** start DATASET EXCERPTS **

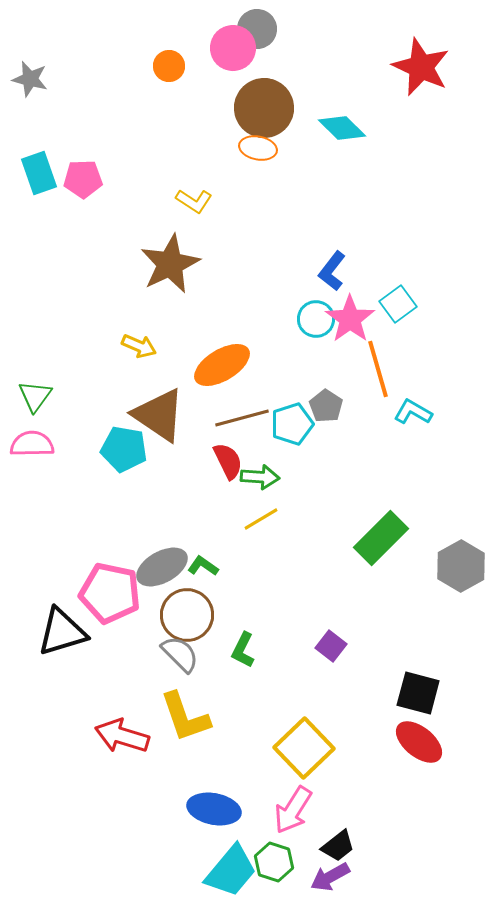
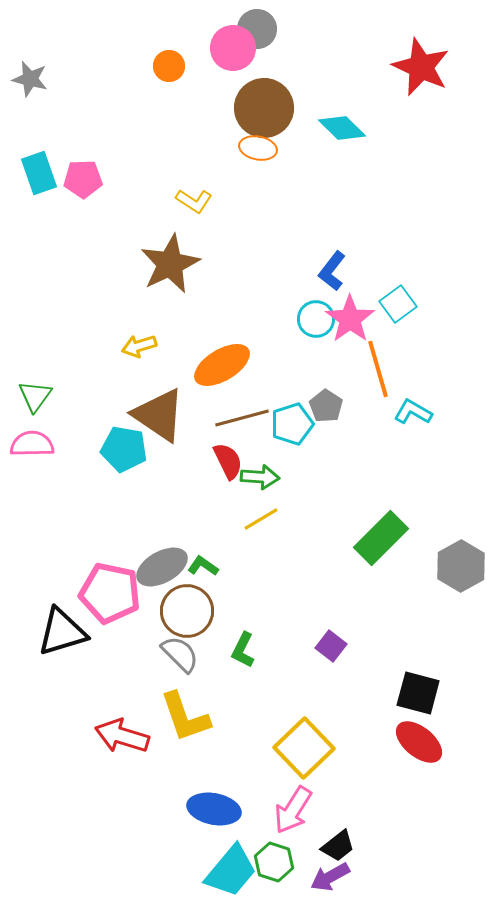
yellow arrow at (139, 346): rotated 140 degrees clockwise
brown circle at (187, 615): moved 4 px up
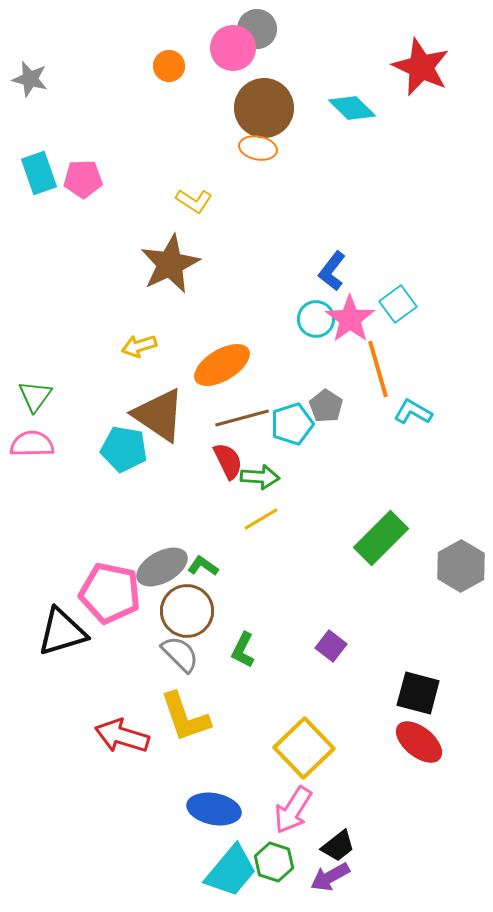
cyan diamond at (342, 128): moved 10 px right, 20 px up
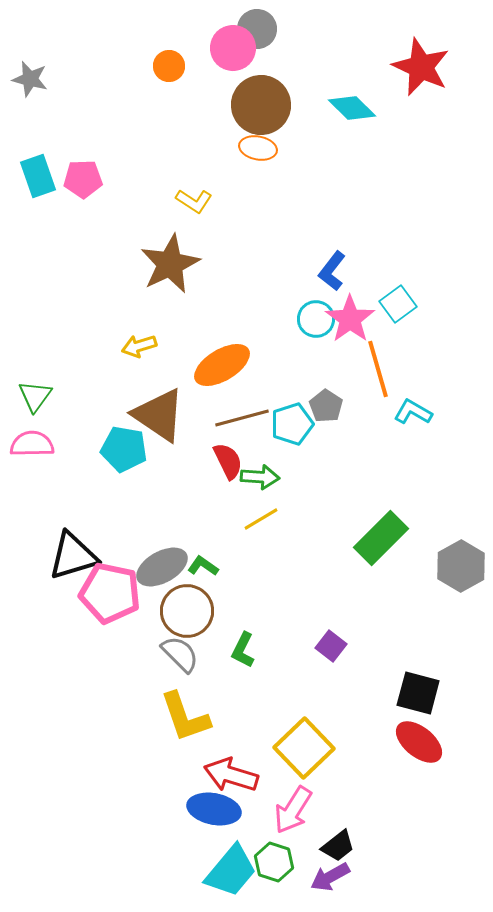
brown circle at (264, 108): moved 3 px left, 3 px up
cyan rectangle at (39, 173): moved 1 px left, 3 px down
black triangle at (62, 632): moved 11 px right, 76 px up
red arrow at (122, 736): moved 109 px right, 39 px down
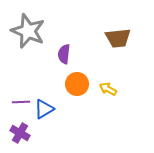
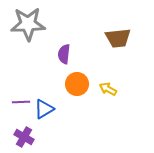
gray star: moved 7 px up; rotated 24 degrees counterclockwise
purple cross: moved 4 px right, 4 px down
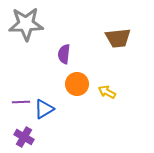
gray star: moved 2 px left
yellow arrow: moved 1 px left, 3 px down
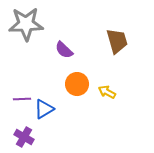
brown trapezoid: moved 1 px left, 3 px down; rotated 100 degrees counterclockwise
purple semicircle: moved 4 px up; rotated 54 degrees counterclockwise
purple line: moved 1 px right, 3 px up
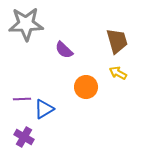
orange circle: moved 9 px right, 3 px down
yellow arrow: moved 11 px right, 19 px up
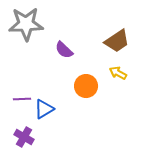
brown trapezoid: rotated 72 degrees clockwise
orange circle: moved 1 px up
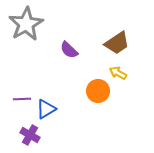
gray star: rotated 28 degrees counterclockwise
brown trapezoid: moved 2 px down
purple semicircle: moved 5 px right
orange circle: moved 12 px right, 5 px down
blue triangle: moved 2 px right
purple cross: moved 6 px right, 2 px up
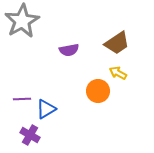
gray star: moved 4 px left, 3 px up
purple semicircle: rotated 54 degrees counterclockwise
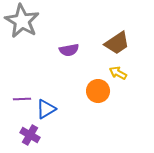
gray star: rotated 12 degrees counterclockwise
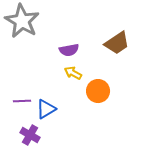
yellow arrow: moved 45 px left
purple line: moved 2 px down
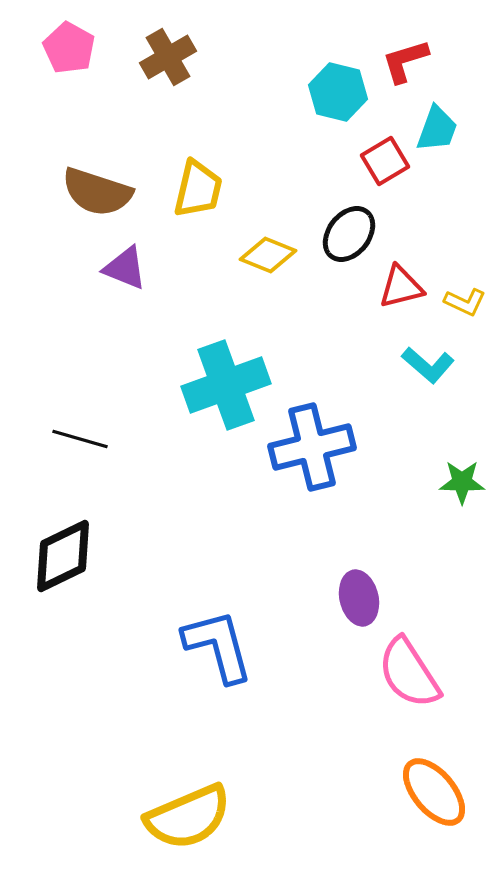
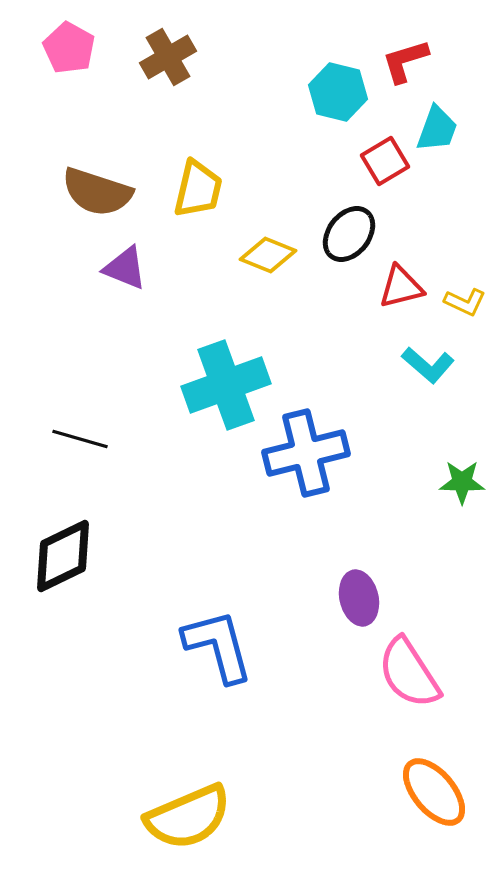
blue cross: moved 6 px left, 6 px down
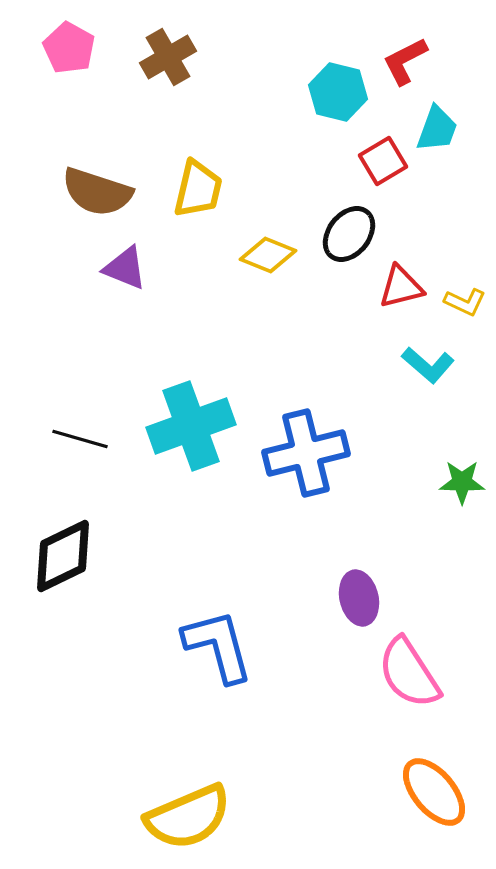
red L-shape: rotated 10 degrees counterclockwise
red square: moved 2 px left
cyan cross: moved 35 px left, 41 px down
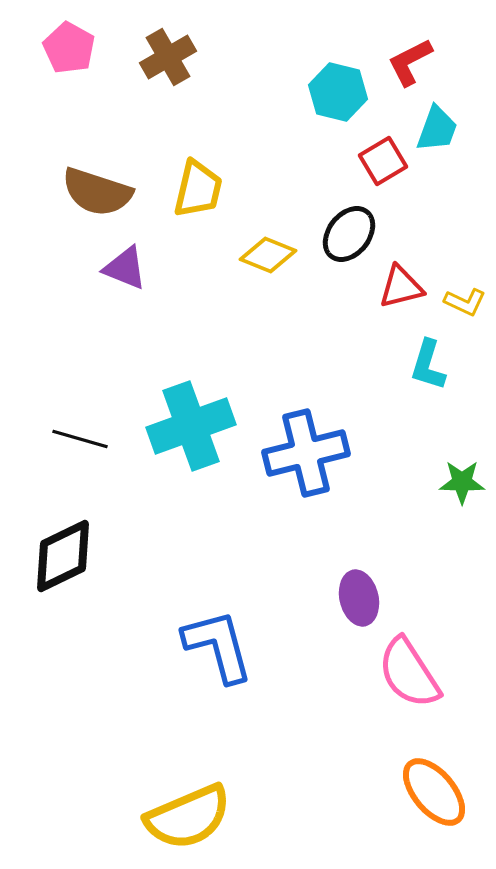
red L-shape: moved 5 px right, 1 px down
cyan L-shape: rotated 66 degrees clockwise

** end DATASET EXCERPTS **

GIVEN TASK: Could you write out the listing above again with "gray star" switched to "silver star" wherever it occurs, changing nothing else and omitting the picture lines?

FULL SOLUTION:
yellow arrow at (139, 346): rotated 140 degrees clockwise
brown circle at (187, 615): moved 4 px up
cyan diamond at (342, 128): moved 10 px right, 20 px up
brown circle at (264, 108): moved 3 px left, 3 px up
cyan rectangle at (39, 173): moved 1 px left, 3 px down
black triangle at (62, 632): moved 11 px right, 76 px up
red arrow at (122, 736): moved 109 px right, 39 px down
silver star: moved 7 px up; rotated 24 degrees counterclockwise
purple cross: moved 4 px right, 4 px down
silver star: moved 2 px left
yellow arrow: moved 1 px left, 3 px down
brown trapezoid: moved 1 px left, 3 px down; rotated 100 degrees counterclockwise
purple semicircle: moved 4 px up; rotated 54 degrees counterclockwise
purple line: moved 1 px right, 3 px up
orange circle: moved 9 px right, 3 px down
yellow arrow: moved 11 px right, 19 px up
brown trapezoid: rotated 72 degrees clockwise
orange circle: moved 1 px up
silver star: rotated 28 degrees counterclockwise
brown trapezoid: moved 2 px down
purple semicircle: moved 5 px right
orange circle: moved 12 px right, 5 px down
blue triangle: moved 2 px right
purple cross: moved 6 px right, 2 px up
silver star: moved 4 px left, 3 px up
purple semicircle: rotated 54 degrees counterclockwise
silver star: rotated 12 degrees counterclockwise
yellow arrow: moved 45 px left
purple line: moved 2 px down
blue cross: moved 6 px left, 6 px down
red L-shape: rotated 10 degrees counterclockwise
red square: moved 2 px left
cyan cross: moved 35 px left, 41 px down
red L-shape: moved 5 px right, 1 px down
cyan L-shape: rotated 66 degrees clockwise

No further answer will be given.